WHAT TO PRODUCE:
In full and without change, repeat the records shown below.

——

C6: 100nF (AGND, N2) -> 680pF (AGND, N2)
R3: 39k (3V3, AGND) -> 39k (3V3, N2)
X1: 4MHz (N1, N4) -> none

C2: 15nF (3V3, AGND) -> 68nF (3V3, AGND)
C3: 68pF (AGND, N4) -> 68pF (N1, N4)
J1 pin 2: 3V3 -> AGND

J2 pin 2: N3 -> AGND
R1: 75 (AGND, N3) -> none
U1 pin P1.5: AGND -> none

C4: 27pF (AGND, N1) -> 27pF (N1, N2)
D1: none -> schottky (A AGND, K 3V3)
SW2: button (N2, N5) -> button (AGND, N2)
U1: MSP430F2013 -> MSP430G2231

——

TASK SOLUTION:
C6: 100nF (AGND, N2) -> 680pF (AGND, N2)
R3: 39k (3V3, AGND) -> 39k (3V3, N2)
X1: 4MHz (N1, N4) -> none

C2: 15nF (3V3, AGND) -> 68nF (3V3, AGND)
C3: 68pF (AGND, N4) -> 68pF (N1, N4)
J1 pin 2: 3V3 -> AGND

J2 pin 2: N3 -> AGND
R1: 75 (AGND, N3) -> none
U1 pin P1.5: AGND -> none

C4: 27pF (AGND, N1) -> 27pF (N1, N2)
D1: none -> schottky (A AGND, K 3V3)
SW2: button (N2, N5) -> button (AGND, N2)
U1: MSP430F2013 -> MSP430G2231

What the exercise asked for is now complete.